===== Input data

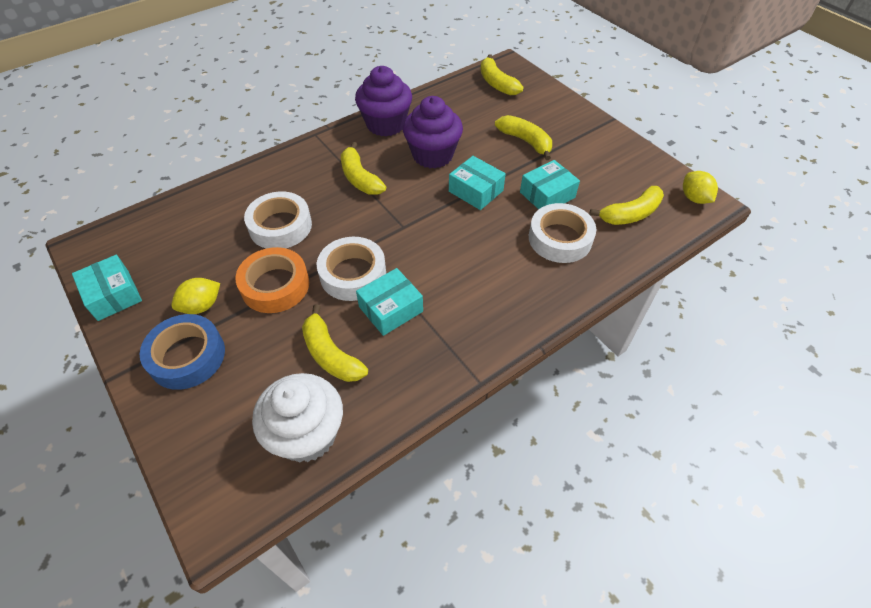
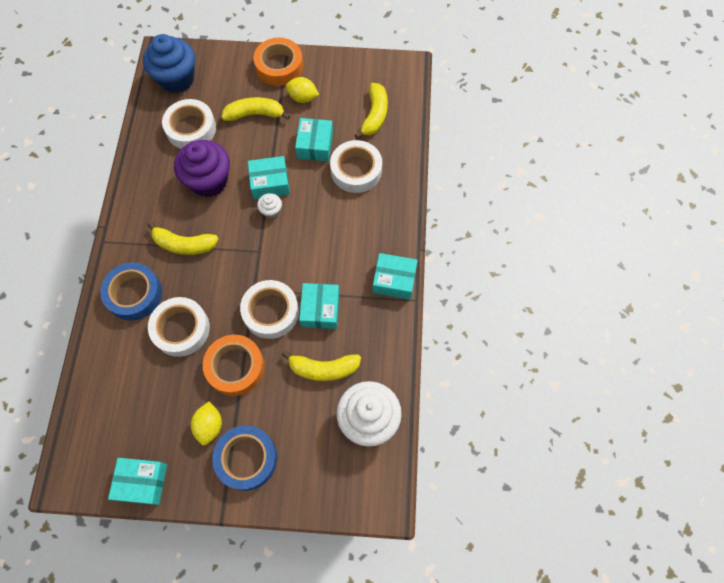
camera: 50 degrees left, 15 degrees up
(286, 179) = (134, 294): none -> blue tape
(386, 124) = (143, 186): purple cupcake -> none
(450, 209) = (271, 211): none -> white cupcake
(465, 116) = (191, 128): none -> white tape
(482, 348) = (394, 280): none -> turquoise box
(497, 83) = (177, 79): yellow banana -> blue cupcake
(587, 126) = (279, 66): none -> orange tape
(694, 198) = (396, 71): yellow lemon -> yellow lemon (303, 98)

==========

Once the lines above that include "tape" are counted, report the number and nothing else.

§ Solution:
3